Exercise input:
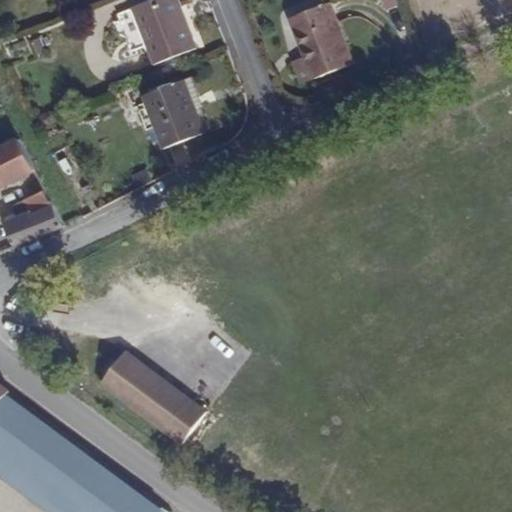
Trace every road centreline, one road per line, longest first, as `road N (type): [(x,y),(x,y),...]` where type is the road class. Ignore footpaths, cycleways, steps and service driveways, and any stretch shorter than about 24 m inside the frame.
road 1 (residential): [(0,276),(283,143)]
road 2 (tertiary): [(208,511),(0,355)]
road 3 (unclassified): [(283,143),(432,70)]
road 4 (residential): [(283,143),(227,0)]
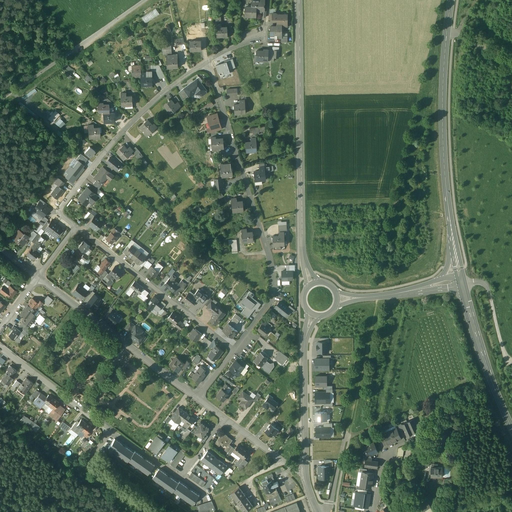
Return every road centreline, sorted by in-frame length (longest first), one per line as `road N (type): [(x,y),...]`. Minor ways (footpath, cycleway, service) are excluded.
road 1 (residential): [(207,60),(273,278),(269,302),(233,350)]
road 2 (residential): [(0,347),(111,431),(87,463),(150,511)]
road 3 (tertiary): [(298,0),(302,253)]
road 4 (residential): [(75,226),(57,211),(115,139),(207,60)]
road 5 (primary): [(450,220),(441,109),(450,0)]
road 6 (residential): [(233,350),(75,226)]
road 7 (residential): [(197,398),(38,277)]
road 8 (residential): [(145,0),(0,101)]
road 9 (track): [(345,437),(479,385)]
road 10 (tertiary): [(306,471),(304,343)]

* * *

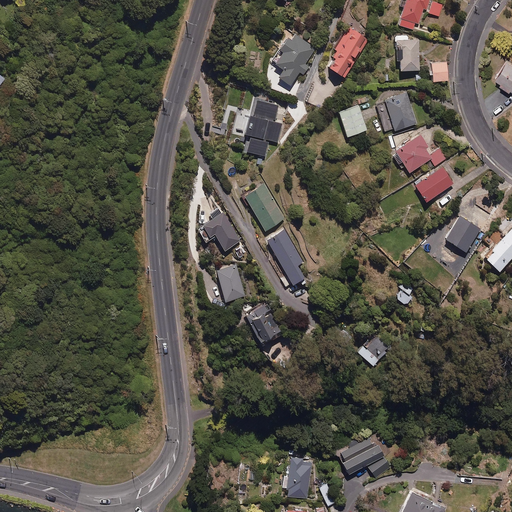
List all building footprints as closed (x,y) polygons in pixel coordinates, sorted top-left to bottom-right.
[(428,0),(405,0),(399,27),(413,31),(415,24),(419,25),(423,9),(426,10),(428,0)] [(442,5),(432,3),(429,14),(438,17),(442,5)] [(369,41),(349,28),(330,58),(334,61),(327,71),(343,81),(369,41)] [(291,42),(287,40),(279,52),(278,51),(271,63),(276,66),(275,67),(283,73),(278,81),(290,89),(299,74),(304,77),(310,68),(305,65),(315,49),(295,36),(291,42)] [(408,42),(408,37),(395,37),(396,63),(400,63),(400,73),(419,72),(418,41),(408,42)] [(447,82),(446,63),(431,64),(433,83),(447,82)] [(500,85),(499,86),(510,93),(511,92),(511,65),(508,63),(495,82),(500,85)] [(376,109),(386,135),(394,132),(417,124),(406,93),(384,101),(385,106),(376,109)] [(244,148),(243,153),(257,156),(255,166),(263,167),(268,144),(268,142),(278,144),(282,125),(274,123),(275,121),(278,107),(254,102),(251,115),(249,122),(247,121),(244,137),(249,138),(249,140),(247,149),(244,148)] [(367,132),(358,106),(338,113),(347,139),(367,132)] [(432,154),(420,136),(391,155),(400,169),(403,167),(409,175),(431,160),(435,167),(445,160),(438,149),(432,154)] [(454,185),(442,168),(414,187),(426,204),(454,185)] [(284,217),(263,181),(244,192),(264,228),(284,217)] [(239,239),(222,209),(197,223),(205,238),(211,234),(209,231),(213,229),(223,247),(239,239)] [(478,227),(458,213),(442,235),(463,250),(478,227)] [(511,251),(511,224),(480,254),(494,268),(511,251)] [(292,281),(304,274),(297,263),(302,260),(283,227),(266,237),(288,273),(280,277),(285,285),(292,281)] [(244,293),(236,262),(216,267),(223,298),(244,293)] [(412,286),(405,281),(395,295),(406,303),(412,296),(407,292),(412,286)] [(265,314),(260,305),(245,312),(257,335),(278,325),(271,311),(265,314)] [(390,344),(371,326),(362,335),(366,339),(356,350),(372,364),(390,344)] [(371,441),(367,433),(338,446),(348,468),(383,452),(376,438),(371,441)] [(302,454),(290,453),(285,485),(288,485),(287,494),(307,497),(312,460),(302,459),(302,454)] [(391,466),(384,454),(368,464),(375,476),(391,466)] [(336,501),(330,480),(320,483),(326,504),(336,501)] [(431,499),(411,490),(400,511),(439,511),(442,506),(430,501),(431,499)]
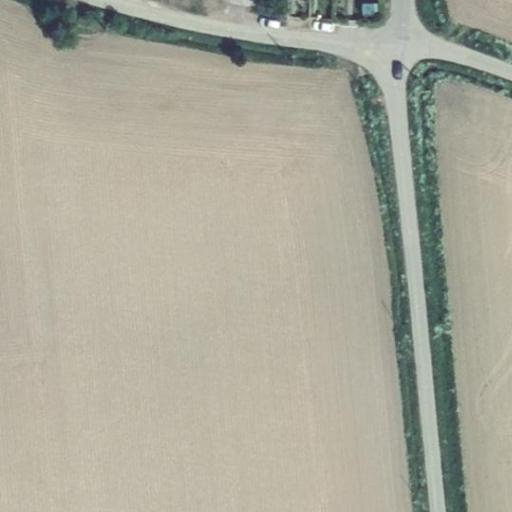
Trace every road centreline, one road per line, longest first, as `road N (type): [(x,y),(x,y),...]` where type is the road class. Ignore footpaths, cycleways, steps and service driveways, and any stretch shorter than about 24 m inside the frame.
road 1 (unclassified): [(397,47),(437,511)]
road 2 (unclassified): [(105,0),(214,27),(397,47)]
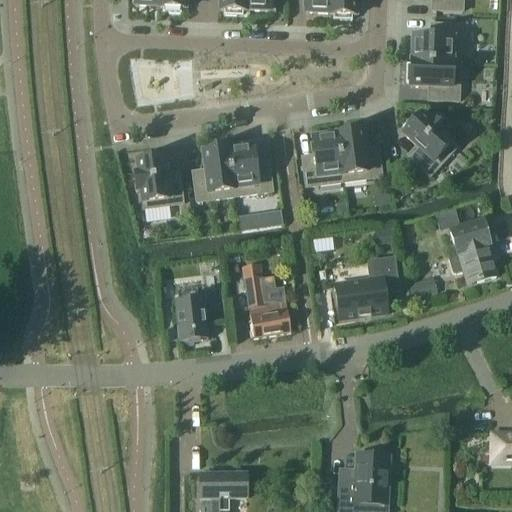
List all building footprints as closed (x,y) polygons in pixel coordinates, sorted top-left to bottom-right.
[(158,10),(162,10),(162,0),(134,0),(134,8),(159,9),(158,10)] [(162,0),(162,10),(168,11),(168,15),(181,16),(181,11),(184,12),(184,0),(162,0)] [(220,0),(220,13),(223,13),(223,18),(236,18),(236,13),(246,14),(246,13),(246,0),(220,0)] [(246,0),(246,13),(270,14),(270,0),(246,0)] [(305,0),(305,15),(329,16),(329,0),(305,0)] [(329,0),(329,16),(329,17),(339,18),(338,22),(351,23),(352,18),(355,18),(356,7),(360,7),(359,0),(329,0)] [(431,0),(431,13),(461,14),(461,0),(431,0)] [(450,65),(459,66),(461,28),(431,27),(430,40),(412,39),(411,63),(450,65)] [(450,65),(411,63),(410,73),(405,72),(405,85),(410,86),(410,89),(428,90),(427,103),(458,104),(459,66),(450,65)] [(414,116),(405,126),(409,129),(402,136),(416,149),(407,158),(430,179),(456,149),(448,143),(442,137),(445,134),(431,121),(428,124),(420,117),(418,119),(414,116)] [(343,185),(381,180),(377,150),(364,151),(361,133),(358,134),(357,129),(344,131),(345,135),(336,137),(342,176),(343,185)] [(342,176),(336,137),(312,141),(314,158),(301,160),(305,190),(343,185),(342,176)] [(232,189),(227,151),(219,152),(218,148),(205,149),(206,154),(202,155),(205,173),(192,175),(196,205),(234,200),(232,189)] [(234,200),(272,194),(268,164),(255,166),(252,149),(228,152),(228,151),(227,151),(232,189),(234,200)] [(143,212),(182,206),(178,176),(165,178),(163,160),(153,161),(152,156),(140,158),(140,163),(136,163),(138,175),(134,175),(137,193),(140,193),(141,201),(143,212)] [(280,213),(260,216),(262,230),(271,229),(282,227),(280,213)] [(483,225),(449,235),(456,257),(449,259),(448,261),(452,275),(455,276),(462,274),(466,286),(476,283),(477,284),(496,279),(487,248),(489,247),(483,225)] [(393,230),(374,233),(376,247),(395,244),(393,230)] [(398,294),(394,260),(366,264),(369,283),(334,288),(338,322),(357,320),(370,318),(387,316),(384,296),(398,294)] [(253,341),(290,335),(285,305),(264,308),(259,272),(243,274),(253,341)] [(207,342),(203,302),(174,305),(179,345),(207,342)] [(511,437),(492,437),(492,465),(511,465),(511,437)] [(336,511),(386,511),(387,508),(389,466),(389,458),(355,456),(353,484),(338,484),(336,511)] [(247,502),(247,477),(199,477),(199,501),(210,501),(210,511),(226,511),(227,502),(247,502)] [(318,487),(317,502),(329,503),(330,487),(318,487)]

Set task: Please rewrite only the lines of the listing between the line holding "Return every road" and the line holding "road 1 (residential): [(207,60),(273,278),(269,302),(233,350)]", inclusive, multiplying every pixel coordinate in the answers by 0.6 and rounding to whole numbers, with halves rounded up.

Answer to the task:
Return every road centreline, sorted by in-frame length (longest first), one per line as `road N (type): [(x,y),...]`. Minor ways (footpath, cycleway, service) are excluded.
road 1 (residential): [(124,36),(164,167),(161,181),(140,210)]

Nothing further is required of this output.